## WHAT YOU SHOULD DO:
The lines needed are those below that contain the word "hexagon"; copy each one.

## SOURCE MATERIAL:
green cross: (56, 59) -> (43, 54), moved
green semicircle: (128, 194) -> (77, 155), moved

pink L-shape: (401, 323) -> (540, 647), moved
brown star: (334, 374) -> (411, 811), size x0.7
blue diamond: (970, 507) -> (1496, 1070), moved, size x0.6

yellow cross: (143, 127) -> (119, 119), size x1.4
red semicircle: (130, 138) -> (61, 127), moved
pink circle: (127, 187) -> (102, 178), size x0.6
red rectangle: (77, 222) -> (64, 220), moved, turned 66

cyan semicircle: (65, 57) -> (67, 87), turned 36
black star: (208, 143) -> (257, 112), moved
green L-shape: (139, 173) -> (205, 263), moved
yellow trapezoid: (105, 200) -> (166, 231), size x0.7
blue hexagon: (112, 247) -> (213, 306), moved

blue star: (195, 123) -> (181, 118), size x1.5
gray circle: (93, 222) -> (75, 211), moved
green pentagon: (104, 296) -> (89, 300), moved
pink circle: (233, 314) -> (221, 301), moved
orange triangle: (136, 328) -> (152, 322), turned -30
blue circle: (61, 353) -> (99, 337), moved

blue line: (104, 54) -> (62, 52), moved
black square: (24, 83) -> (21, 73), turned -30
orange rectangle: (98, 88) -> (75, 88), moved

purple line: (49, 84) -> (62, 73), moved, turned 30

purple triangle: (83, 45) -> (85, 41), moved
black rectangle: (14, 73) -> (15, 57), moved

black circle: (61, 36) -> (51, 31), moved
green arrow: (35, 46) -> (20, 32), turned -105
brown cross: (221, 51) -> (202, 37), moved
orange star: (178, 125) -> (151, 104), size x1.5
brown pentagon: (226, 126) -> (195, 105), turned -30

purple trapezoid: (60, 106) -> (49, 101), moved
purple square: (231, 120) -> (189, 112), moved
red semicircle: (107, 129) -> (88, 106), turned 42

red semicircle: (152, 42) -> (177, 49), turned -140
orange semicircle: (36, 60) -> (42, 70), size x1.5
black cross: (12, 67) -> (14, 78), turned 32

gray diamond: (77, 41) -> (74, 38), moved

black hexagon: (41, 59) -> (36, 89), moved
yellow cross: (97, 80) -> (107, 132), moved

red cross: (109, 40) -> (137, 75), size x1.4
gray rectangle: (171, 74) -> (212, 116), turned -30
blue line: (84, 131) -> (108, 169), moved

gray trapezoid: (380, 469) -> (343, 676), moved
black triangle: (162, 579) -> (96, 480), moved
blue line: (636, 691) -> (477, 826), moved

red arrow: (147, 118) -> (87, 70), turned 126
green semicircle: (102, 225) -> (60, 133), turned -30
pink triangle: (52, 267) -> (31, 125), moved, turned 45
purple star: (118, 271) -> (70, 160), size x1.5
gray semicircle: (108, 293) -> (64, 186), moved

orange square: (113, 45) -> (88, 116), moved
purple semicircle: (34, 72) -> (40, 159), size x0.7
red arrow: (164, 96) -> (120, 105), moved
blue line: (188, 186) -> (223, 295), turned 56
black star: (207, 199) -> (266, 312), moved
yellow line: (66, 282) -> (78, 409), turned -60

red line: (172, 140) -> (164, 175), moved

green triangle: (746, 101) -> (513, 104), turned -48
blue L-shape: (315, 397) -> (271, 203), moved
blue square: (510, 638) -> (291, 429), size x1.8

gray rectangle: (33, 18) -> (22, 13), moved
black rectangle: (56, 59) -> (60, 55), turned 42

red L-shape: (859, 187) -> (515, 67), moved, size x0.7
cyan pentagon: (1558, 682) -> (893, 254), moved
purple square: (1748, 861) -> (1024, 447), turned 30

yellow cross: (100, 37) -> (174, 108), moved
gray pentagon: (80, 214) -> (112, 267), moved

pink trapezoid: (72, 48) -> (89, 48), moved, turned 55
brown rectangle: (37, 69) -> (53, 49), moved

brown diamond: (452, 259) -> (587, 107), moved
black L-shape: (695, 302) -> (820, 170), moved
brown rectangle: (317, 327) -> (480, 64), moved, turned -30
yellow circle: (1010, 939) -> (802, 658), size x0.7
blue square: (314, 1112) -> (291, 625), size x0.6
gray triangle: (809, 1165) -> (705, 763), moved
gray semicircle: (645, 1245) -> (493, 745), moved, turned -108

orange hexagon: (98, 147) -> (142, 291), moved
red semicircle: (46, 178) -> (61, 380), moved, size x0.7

## EXERCISE ANSWER:
blue hexagon: (112, 247) -> (213, 306), moved
black hexagon: (41, 59) -> (36, 89), moved
orange hexagon: (98, 147) -> (142, 291), moved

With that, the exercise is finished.